EXERCISE AIM — Scan the entries below for the word "gone" and copy every line in which it occurs.

Before-and-after object listings —
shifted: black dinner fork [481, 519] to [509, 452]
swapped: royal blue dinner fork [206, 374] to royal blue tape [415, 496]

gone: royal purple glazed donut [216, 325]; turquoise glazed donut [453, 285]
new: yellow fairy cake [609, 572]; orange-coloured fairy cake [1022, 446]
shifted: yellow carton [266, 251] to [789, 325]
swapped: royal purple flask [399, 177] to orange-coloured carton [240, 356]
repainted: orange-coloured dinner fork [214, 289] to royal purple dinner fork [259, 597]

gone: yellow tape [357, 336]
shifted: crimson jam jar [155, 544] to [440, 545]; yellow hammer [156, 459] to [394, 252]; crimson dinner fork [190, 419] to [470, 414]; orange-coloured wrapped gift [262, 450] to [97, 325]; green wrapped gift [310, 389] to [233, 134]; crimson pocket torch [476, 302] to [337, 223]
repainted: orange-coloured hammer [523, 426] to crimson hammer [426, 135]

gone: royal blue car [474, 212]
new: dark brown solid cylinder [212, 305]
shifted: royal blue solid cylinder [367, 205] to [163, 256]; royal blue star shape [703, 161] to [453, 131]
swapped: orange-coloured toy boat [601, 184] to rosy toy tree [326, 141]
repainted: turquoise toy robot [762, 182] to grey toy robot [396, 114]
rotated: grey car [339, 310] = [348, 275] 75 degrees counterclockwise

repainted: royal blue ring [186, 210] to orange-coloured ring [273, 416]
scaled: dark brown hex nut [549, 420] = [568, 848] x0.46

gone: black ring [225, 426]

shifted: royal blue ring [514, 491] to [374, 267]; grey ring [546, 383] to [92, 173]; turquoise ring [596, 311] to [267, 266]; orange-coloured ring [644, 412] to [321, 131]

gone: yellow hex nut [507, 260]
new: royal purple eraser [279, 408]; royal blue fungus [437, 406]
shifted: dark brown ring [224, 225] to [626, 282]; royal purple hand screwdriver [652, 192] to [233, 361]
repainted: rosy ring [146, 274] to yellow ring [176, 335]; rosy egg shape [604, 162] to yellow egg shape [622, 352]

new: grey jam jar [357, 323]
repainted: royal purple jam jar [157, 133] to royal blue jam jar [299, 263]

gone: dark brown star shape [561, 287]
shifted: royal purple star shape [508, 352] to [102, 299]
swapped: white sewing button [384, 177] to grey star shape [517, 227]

FINAL ANSWER —
gone: royal purple glazed donut [216, 325]; turquoise glazed donut [453, 285]
gone: yellow tape [357, 336]
gone: royal blue car [474, 212]
gone: black ring [225, 426]
gone: yellow hex nut [507, 260]
gone: dark brown star shape [561, 287]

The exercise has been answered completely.